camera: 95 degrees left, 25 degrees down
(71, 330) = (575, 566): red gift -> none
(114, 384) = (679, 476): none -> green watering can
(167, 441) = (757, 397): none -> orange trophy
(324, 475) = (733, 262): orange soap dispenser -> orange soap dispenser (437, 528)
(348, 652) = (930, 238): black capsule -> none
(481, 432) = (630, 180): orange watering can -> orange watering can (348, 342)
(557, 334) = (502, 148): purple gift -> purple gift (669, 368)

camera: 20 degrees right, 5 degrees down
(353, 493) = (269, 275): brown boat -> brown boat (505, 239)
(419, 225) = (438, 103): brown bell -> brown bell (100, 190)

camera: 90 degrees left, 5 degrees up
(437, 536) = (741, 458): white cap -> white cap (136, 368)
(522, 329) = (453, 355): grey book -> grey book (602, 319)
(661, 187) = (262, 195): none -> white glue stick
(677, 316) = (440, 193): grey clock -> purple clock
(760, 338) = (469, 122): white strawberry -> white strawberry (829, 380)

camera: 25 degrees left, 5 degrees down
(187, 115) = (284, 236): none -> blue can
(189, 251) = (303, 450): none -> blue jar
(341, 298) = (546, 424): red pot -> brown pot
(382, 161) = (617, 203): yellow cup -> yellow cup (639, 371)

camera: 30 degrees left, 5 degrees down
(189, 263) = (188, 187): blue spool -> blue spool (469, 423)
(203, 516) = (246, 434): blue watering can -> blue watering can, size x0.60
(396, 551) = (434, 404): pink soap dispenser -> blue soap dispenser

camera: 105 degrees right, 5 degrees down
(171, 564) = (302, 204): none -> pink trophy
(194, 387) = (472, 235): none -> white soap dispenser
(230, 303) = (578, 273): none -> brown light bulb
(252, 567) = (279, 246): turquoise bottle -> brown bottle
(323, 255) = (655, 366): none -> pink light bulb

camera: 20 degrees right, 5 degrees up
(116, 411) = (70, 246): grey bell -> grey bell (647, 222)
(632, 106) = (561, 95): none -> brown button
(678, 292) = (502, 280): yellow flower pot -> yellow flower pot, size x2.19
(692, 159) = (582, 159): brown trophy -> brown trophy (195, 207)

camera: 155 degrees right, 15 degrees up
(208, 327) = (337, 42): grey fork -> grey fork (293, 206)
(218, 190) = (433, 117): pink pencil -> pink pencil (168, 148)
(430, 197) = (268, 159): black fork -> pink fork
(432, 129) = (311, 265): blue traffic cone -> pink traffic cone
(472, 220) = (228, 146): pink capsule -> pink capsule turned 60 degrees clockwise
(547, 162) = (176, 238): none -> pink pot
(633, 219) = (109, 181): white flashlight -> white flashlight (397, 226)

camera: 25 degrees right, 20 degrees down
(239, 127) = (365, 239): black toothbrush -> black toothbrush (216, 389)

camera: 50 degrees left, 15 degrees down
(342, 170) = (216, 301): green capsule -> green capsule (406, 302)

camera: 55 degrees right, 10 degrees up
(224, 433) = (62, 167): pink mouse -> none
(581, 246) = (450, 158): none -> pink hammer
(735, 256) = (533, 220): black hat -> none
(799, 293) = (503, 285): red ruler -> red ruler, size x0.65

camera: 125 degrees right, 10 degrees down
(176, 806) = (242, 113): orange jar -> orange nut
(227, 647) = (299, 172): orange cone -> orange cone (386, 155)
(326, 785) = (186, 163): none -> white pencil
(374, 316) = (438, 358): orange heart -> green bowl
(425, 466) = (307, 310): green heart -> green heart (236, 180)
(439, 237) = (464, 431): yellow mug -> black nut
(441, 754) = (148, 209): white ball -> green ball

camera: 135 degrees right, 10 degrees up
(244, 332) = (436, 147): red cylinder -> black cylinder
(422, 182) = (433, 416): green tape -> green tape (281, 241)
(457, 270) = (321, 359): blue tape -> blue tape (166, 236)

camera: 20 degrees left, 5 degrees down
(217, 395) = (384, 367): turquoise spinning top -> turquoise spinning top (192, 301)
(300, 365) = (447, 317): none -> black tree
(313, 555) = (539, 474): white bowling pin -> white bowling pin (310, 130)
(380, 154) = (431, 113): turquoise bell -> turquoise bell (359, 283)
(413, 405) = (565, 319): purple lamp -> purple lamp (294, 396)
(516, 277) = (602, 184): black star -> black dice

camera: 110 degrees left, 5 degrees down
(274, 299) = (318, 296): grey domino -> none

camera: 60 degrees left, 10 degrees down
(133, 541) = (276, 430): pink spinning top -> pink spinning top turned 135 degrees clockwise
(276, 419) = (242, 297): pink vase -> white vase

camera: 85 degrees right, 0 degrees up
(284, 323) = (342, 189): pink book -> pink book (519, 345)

**DIRECTIONS**
Please give back all of the data exactly as it appears.

**TASK SOLUTION**
camera: 95 degrees left, 25 degrees down
(71, 330) = (575, 566): red gift -> none
(114, 384) = (679, 476): none -> green watering can
(167, 441) = (757, 397): none -> orange trophy
(324, 475) = (733, 262): orange soap dispenser -> orange soap dispenser (437, 528)
(348, 652) = (930, 238): black capsule -> none
(481, 432) = (630, 180): orange watering can -> orange watering can (348, 342)
(557, 334) = (502, 148): purple gift -> purple gift (669, 368)

camera: 20 degrees right, 5 degrees down
(353, 493) = (269, 275): brown boat -> brown boat (505, 239)
(419, 225) = (438, 103): brown bell -> brown bell (100, 190)

camera: 90 degrees left, 5 degrees up
(437, 536) = (741, 458): white cap -> white cap (136, 368)
(522, 329) = (453, 355): grey book -> grey book (602, 319)
(661, 187) = (262, 195): none -> white glue stick
(677, 316) = (440, 193): grey clock -> purple clock
(760, 338) = (469, 122): white strawberry -> white strawberry (829, 380)

camera: 25 degrees left, 5 degrees down
(187, 115) = (284, 236): none -> blue can
(189, 251) = (303, 450): none -> blue jar
(341, 298) = (546, 424): red pot -> brown pot
(382, 161) = (617, 203): yellow cup -> yellow cup (639, 371)

camera: 30 degrees left, 5 degrees down
(189, 263) = (188, 187): blue spool -> blue spool (469, 423)
(203, 516) = (246, 434): blue watering can -> blue watering can, size x0.60
(396, 551) = (434, 404): pink soap dispenser -> blue soap dispenser

camera: 105 degrees right, 5 degrees down
(171, 564) = (302, 204): none -> pink trophy
(194, 387) = (472, 235): none -> white soap dispenser
(230, 303) = (578, 273): none -> brown light bulb
(252, 567) = (279, 246): turquoise bottle -> brown bottle
(323, 255) = (655, 366): none -> pink light bulb

camera: 20 degrees right, 5 degrees up
(116, 411) = (70, 246): grey bell -> grey bell (647, 222)
(632, 106) = (561, 95): none -> brown button
(678, 292) = (502, 280): yellow flower pot -> yellow flower pot, size x2.19
(692, 159) = (582, 159): brown trophy -> brown trophy (195, 207)

camera: 155 degrees right, 15 degrees up
(208, 327) = (337, 42): grey fork -> grey fork (293, 206)
(218, 190) = (433, 117): pink pencil -> pink pencil (168, 148)
(430, 197) = (268, 159): black fork -> pink fork
(432, 129) = (311, 265): blue traffic cone -> pink traffic cone
(472, 220) = (228, 146): pink capsule -> pink capsule turned 60 degrees clockwise
(547, 162) = (176, 238): none -> pink pot
(633, 219) = (109, 181): white flashlight -> white flashlight (397, 226)

camera: 25 degrees right, 20 degrees down
(239, 127) = (365, 239): black toothbrush -> black toothbrush (216, 389)

camera: 50 degrees left, 15 degrees down
(342, 170) = (216, 301): green capsule -> green capsule (406, 302)

camera: 55 degrees right, 10 degrees up
(224, 433) = (62, 167): pink mouse -> none
(581, 246) = (450, 158): none -> pink hammer
(735, 256) = (533, 220): black hat -> none
(799, 293) = (503, 285): red ruler -> red ruler, size x0.65

camera: 125 degrees right, 10 degrees down
(176, 806) = (242, 113): orange jar -> orange nut
(227, 647) = (299, 172): orange cone -> orange cone (386, 155)
(326, 785) = (186, 163): none -> white pencil
(374, 316) = (438, 358): orange heart -> green bowl
(425, 466) = (307, 310): green heart -> green heart (236, 180)
(439, 237) = (464, 431): yellow mug -> black nut
(441, 754) = (148, 209): white ball -> green ball

camera: 135 degrees right, 10 degrees up
(244, 332) = (436, 147): red cylinder -> black cylinder
(422, 182) = (433, 416): green tape -> green tape (281, 241)
(457, 270) = (321, 359): blue tape -> blue tape (166, 236)

camera: 20 degrees left, 5 degrees down
(217, 395) = (384, 367): turquoise spinning top -> turquoise spinning top (192, 301)
(300, 365) = (447, 317): none -> black tree
(313, 555) = (539, 474): white bowling pin -> white bowling pin (310, 130)
(380, 154) = (431, 113): turquoise bell -> turquoise bell (359, 283)
(413, 405) = (565, 319): purple lamp -> purple lamp (294, 396)
(516, 277) = (602, 184): black star -> black dice

camera: 110 degrees left, 5 degrees down
(274, 299) = (318, 296): grey domino -> none

camera: 60 degrees left, 10 degrees down
(133, 541) = (276, 430): pink spinning top -> pink spinning top turned 135 degrees clockwise
(276, 419) = (242, 297): pink vase -> white vase

camera: 85 degrees right, 0 degrees up
(284, 323) = (342, 189): pink book -> pink book (519, 345)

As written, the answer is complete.